- _Your task_
Any pictures in the records below should be skipped; write out everything else exactly.

◇ ◇ ◇ ◇ ◇

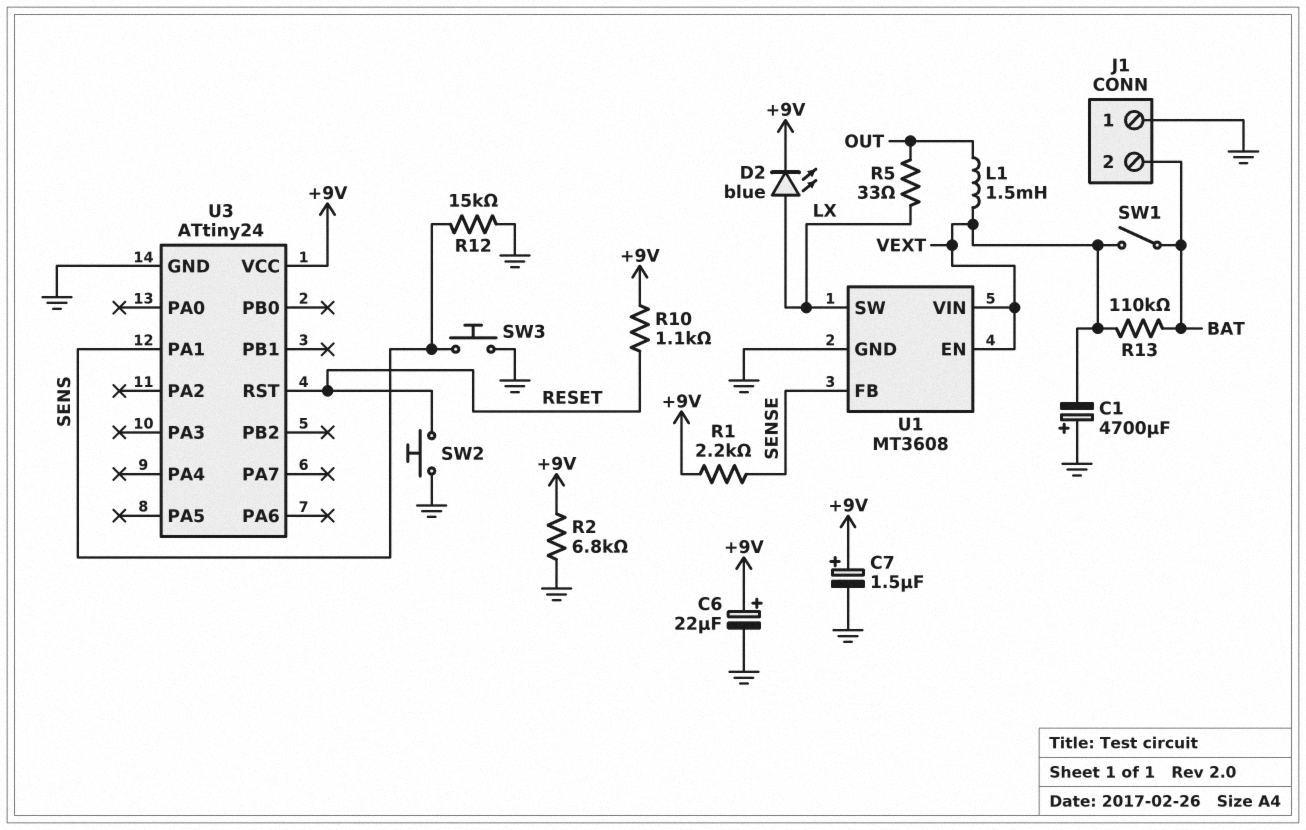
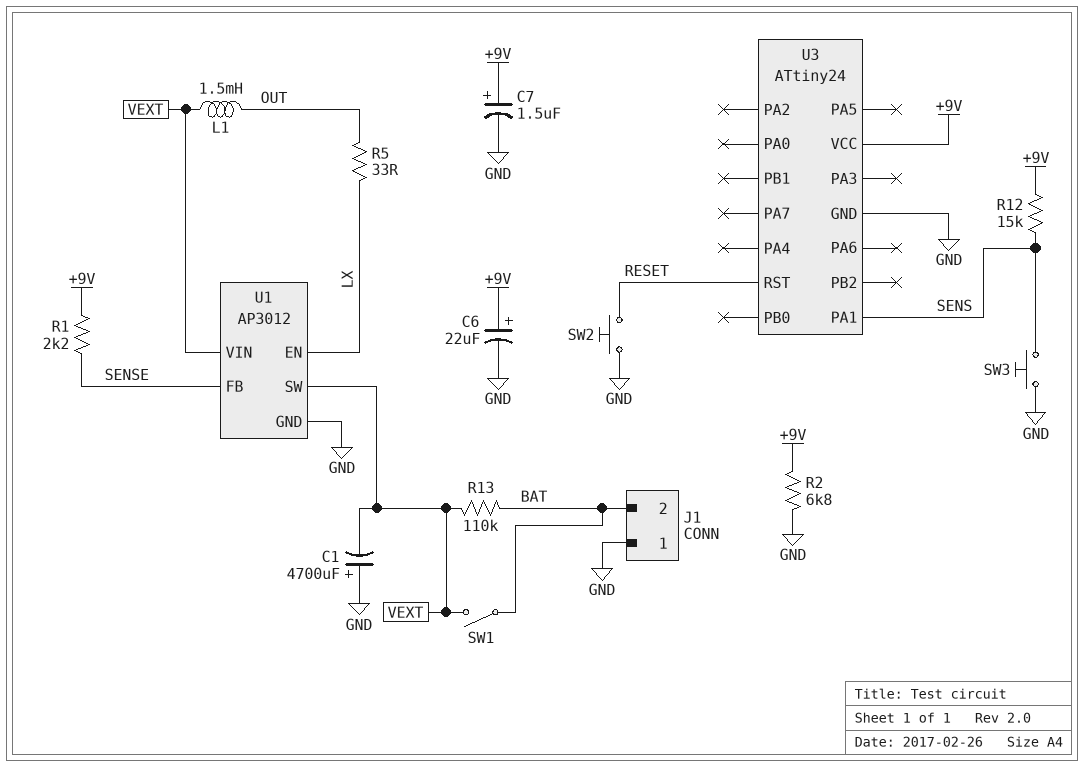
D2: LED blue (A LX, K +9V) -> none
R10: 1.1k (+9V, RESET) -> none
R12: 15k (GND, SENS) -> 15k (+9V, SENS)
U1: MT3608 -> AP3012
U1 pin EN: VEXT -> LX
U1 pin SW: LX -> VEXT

◇ ◇ ◇ ◇ ◇

- _Response_
D2: LED blue (A LX, K +9V) -> none
R10: 1.1k (+9V, RESET) -> none
R12: 15k (GND, SENS) -> 15k (+9V, SENS)
U1: MT3608 -> AP3012
U1 pin EN: VEXT -> LX
U1 pin SW: LX -> VEXT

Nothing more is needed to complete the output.